Exercise inputs:
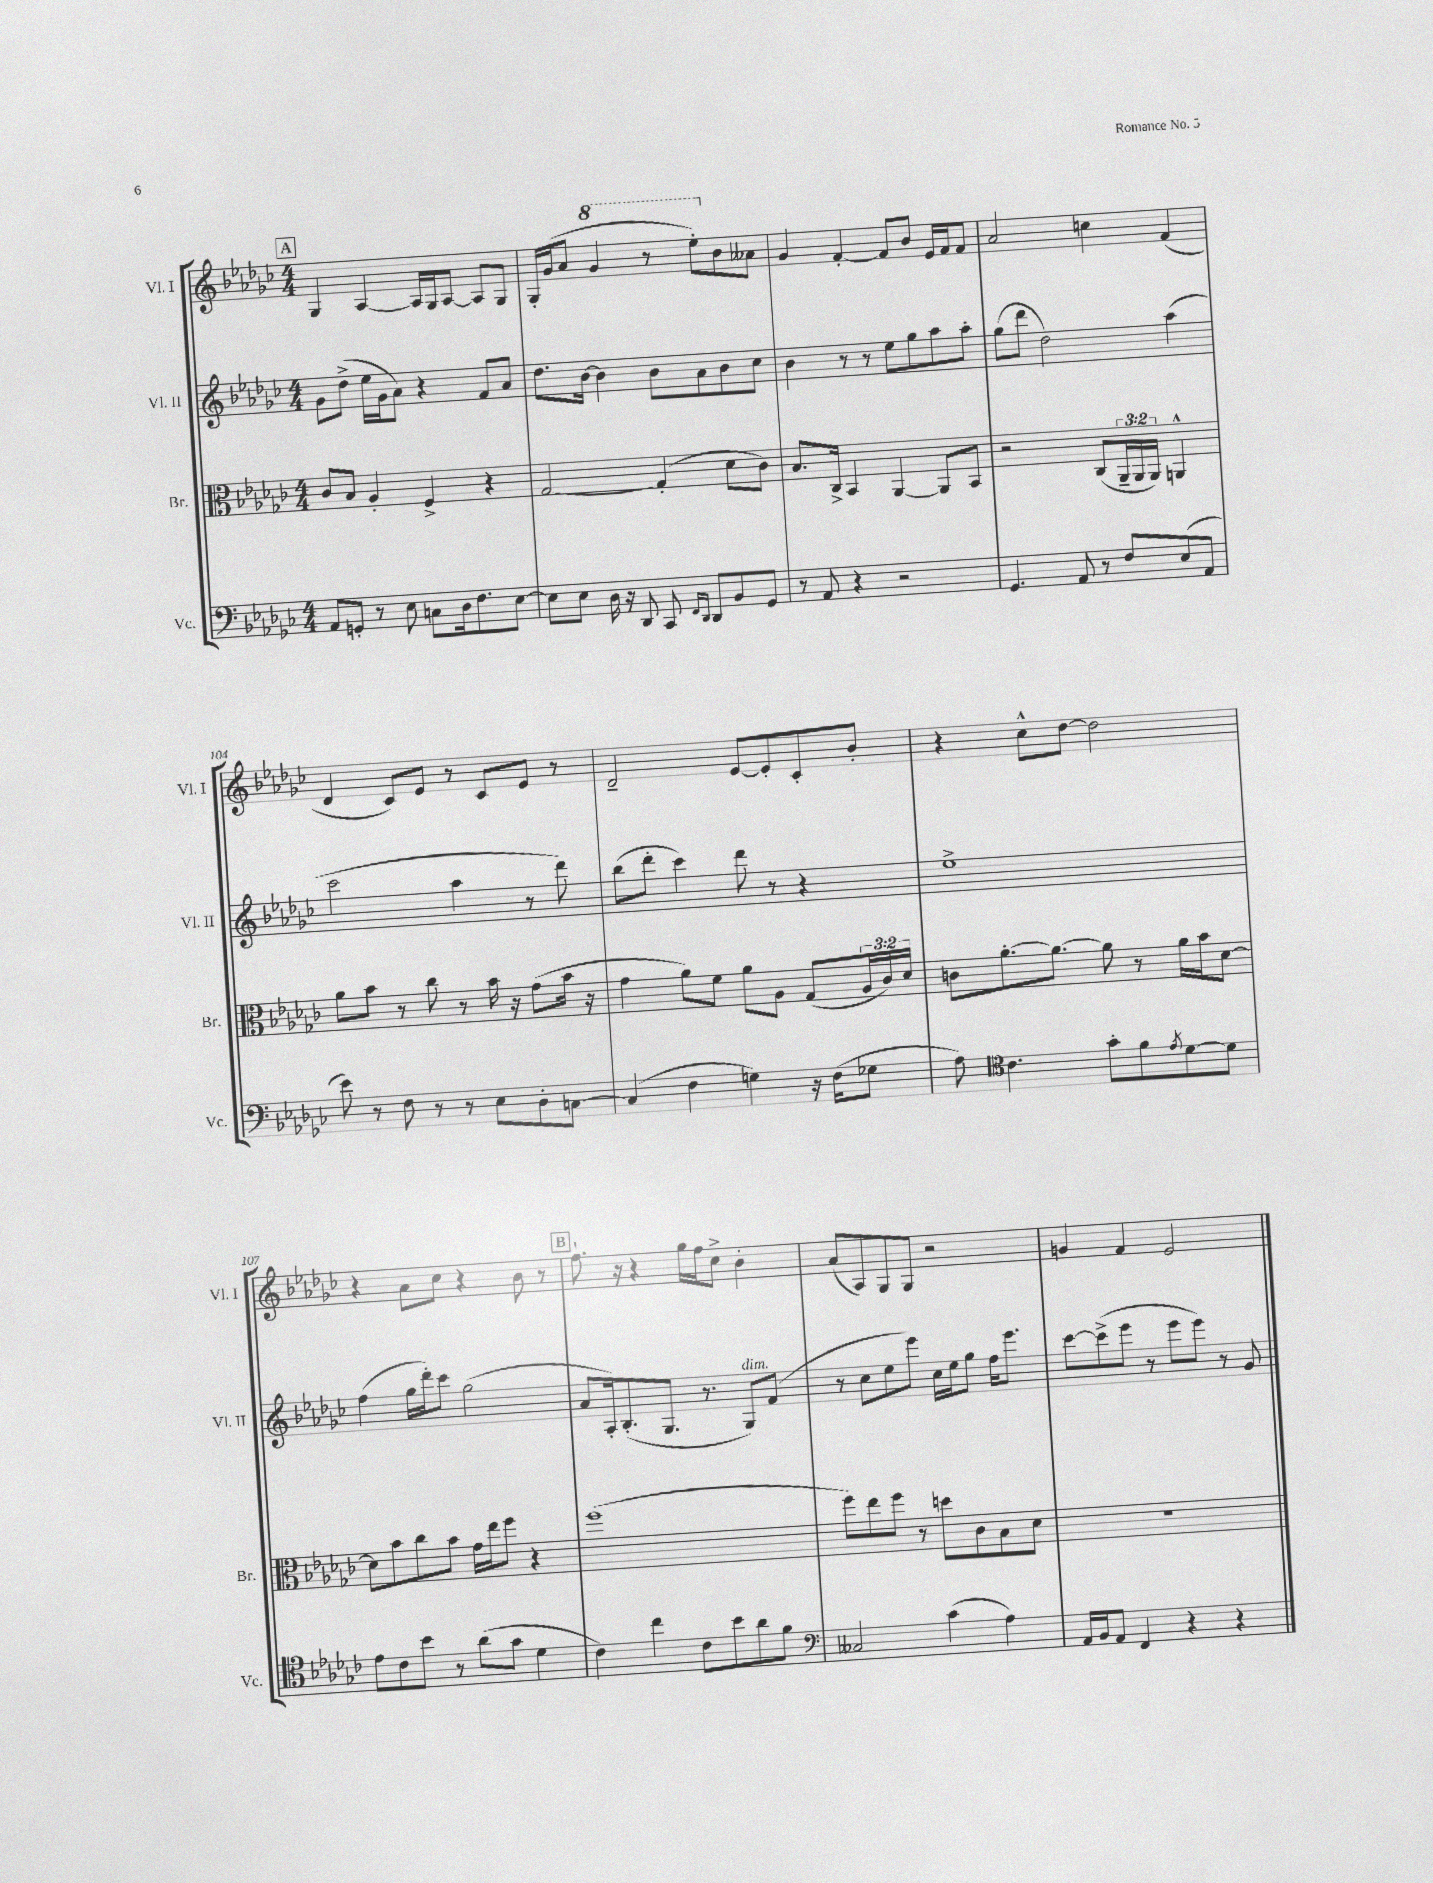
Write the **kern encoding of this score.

--

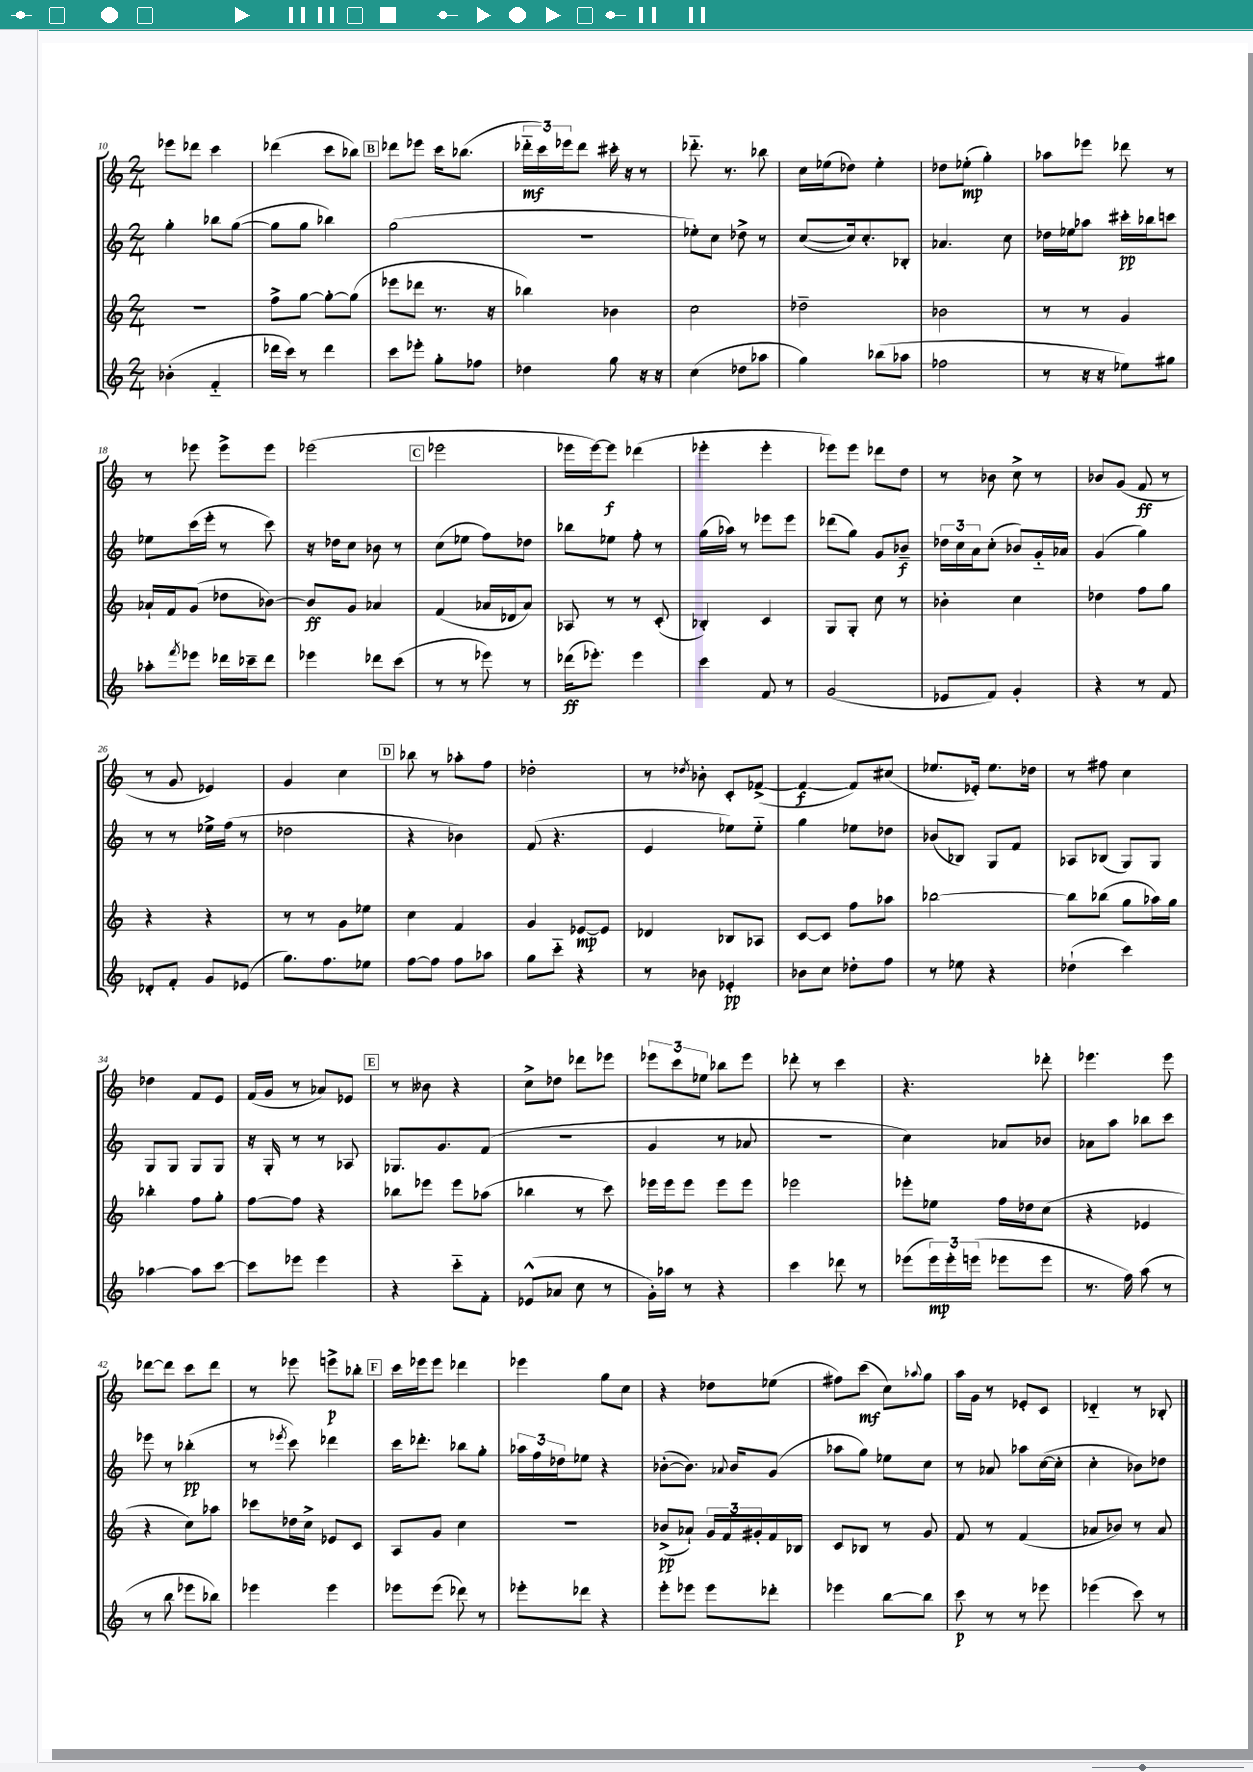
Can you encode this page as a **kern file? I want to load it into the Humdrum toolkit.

---

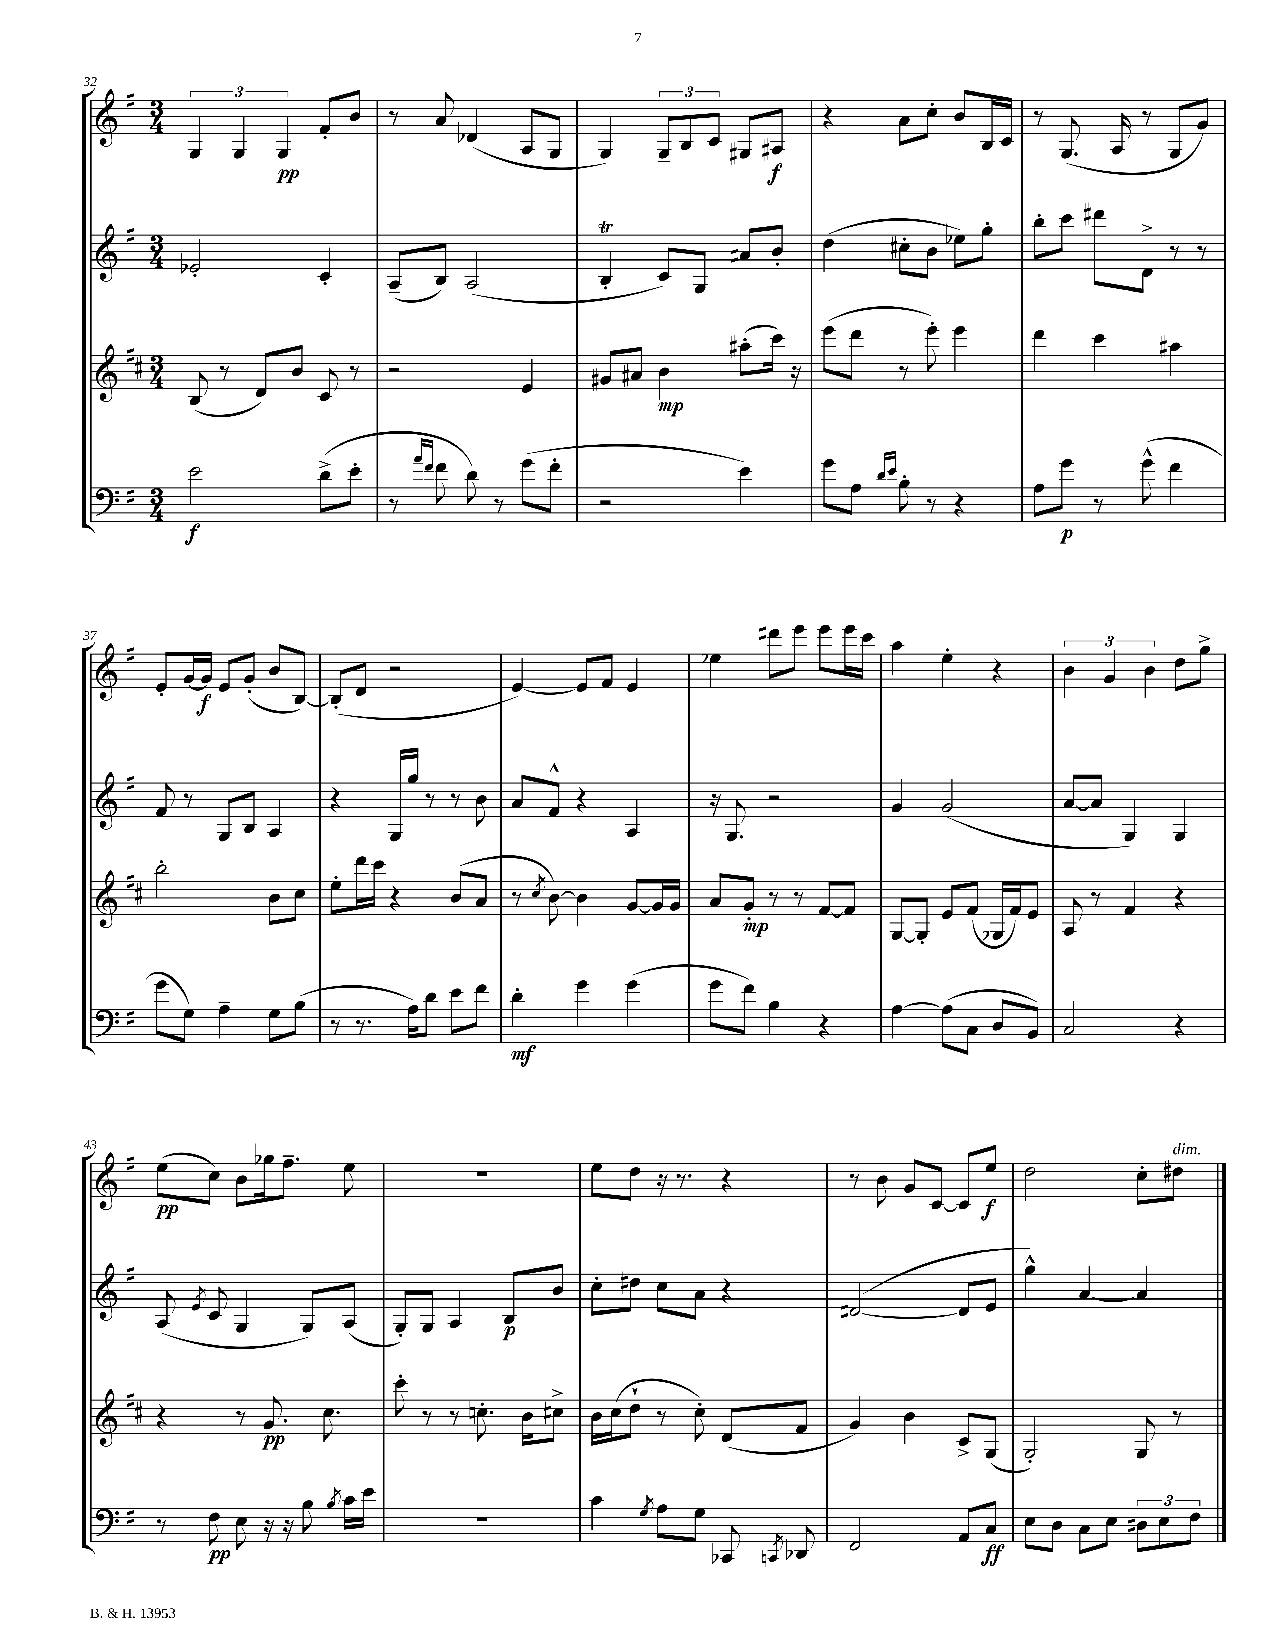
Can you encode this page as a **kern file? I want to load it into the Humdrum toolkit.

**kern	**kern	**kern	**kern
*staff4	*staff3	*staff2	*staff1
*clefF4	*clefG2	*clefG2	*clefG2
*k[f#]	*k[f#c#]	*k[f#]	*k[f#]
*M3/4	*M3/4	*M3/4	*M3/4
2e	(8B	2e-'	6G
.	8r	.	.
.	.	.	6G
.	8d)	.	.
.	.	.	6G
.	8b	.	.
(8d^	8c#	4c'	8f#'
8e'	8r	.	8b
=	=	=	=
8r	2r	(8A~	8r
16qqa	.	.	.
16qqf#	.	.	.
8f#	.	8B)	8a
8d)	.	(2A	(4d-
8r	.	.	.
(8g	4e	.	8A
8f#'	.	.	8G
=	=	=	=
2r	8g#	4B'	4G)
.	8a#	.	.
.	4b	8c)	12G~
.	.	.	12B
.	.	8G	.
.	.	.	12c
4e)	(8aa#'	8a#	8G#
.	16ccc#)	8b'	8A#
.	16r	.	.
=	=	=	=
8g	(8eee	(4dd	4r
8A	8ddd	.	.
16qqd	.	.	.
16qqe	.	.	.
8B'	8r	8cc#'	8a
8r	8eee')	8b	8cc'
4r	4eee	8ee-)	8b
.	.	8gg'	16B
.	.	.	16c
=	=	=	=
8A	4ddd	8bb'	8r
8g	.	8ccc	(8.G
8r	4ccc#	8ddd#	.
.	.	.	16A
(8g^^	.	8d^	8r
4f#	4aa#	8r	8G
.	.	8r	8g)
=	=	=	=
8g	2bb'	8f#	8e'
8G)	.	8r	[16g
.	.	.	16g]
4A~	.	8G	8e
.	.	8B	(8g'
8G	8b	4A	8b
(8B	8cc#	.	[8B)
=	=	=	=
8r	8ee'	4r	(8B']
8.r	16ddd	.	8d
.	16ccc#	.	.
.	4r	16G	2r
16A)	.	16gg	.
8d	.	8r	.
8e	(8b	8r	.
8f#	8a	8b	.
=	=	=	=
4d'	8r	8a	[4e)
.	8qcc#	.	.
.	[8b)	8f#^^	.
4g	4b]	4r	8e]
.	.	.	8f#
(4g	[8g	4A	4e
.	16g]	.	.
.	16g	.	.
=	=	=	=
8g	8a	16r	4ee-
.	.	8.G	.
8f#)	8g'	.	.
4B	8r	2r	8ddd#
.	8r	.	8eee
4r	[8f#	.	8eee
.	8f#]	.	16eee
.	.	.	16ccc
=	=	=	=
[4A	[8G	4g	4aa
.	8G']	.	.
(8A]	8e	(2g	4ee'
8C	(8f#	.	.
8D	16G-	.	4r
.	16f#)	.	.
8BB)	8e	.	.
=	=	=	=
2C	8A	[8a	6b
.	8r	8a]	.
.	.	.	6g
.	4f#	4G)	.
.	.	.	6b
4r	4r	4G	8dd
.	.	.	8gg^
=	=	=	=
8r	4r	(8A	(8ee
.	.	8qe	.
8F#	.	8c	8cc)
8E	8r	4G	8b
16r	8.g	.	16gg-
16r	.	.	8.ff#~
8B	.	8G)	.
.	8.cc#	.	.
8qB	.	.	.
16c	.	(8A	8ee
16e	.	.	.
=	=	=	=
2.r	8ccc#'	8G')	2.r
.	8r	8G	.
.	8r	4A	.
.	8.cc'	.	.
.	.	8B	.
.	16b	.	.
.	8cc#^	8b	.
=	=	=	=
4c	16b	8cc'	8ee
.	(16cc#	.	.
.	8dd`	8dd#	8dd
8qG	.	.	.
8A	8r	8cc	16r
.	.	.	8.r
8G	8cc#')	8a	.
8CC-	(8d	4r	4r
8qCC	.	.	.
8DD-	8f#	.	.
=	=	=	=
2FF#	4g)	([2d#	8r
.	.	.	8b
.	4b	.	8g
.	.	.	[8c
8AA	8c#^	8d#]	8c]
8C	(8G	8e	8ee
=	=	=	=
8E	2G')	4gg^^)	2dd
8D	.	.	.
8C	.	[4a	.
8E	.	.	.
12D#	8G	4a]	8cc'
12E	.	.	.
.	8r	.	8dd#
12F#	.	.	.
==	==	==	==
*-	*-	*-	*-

Job:
Select every line in the data above that contains the string "kern", treating uppercase and lowercase letters as distinct.

Expected output:
Write the **kern encoding of this score.
Can you encode this page as a **kern file? I want to load it into the Humdrum toolkit.
Can you encode this page as a **kern file? I want to load it into the Humdrum toolkit.
**kern	**kern	**kern	**kern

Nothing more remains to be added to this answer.